What to produce:
Exact reproduction of every record is required, and pictures are to be excluded.

Scene comparison data:
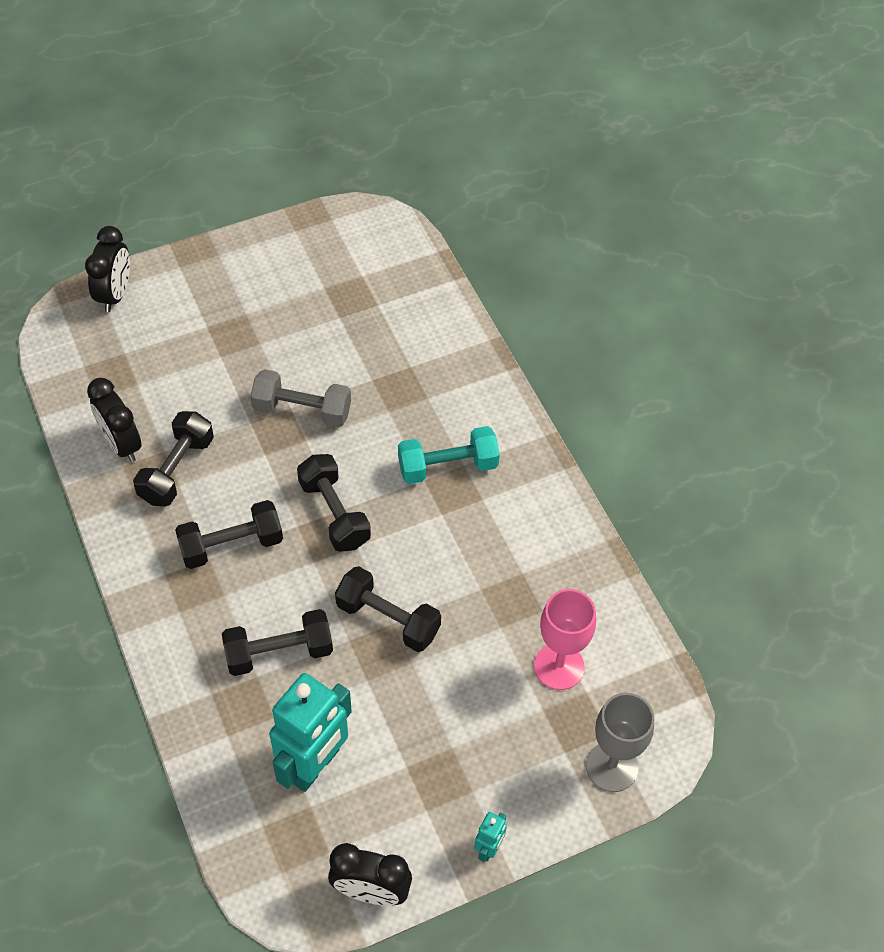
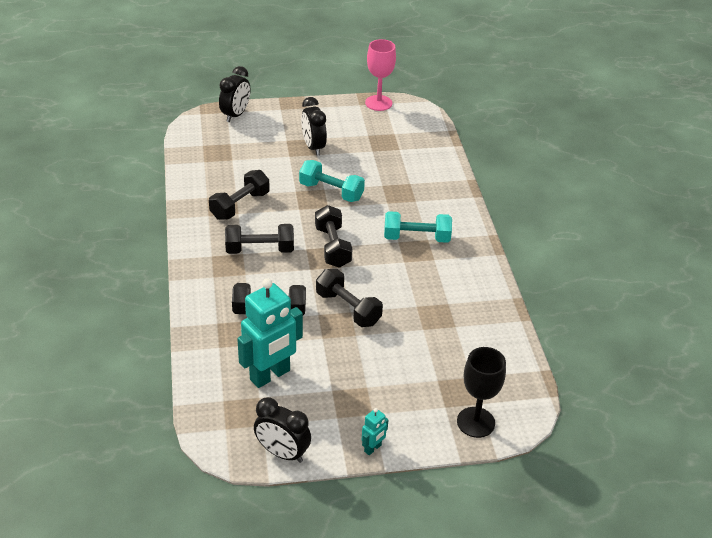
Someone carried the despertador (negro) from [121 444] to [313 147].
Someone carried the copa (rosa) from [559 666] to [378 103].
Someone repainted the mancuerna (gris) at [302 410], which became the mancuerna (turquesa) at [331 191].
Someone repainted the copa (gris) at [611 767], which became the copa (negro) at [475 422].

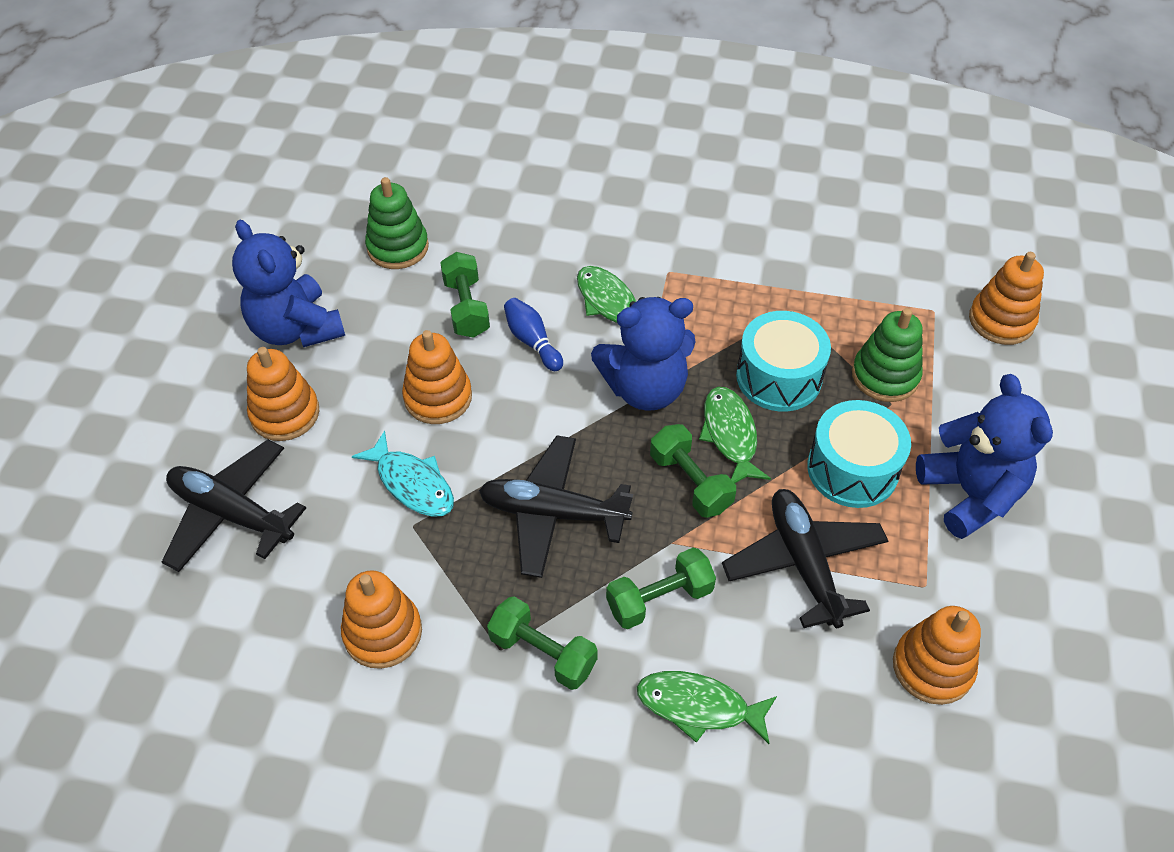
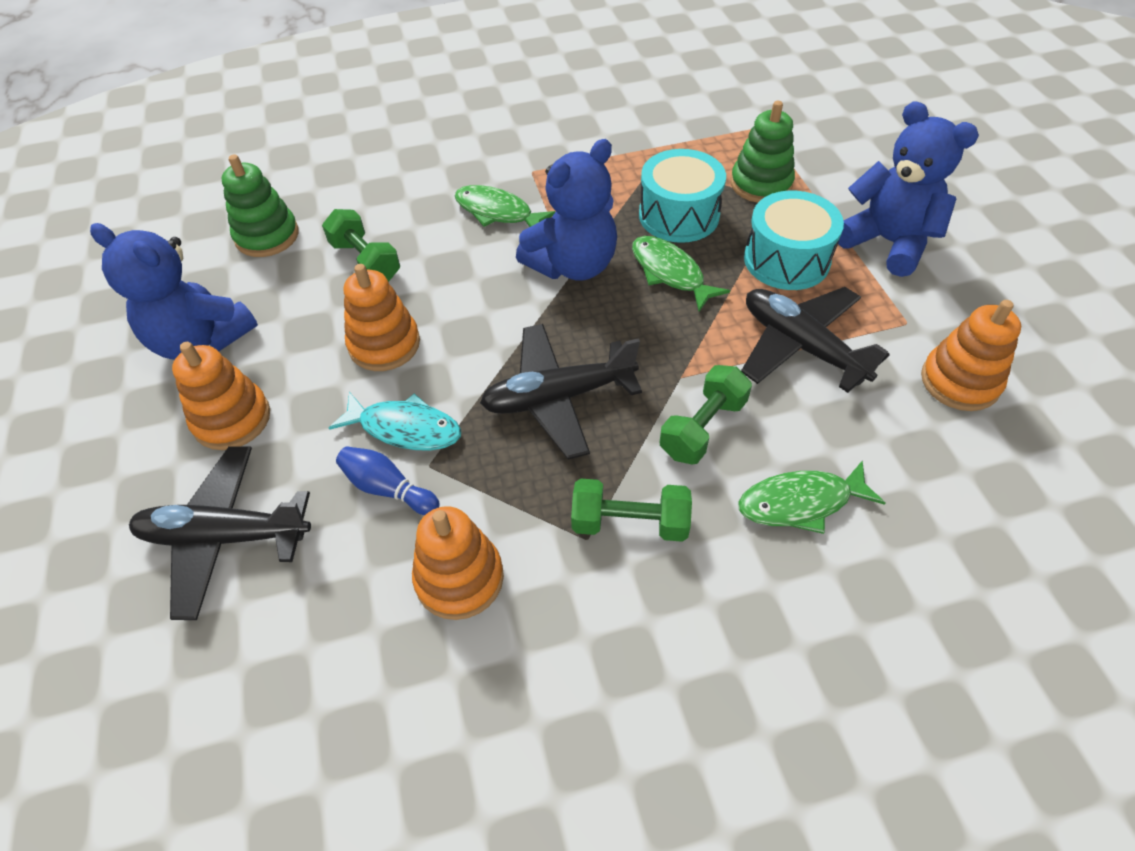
Someone took away the mancuerna (verde) at [690 482].
Someone took away the juguete apilable (naranja) at [1001 320].
Someone carried the bolo (azul) from [532 341] to [388 489].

Response to the task:
Someone carried the despertador (negro) from [121 444] to [313 147].
Someone carried the copa (rosa) from [559 666] to [378 103].
Someone repainted the mancuerna (gris) at [302 410], which became the mancuerna (turquesa) at [331 191].
Someone repainted the copa (gris) at [611 767], which became the copa (negro) at [475 422].

Someone took away the mancuerna (verde) at [690 482].
Someone took away the juguete apilable (naranja) at [1001 320].
Someone carried the bolo (azul) from [532 341] to [388 489].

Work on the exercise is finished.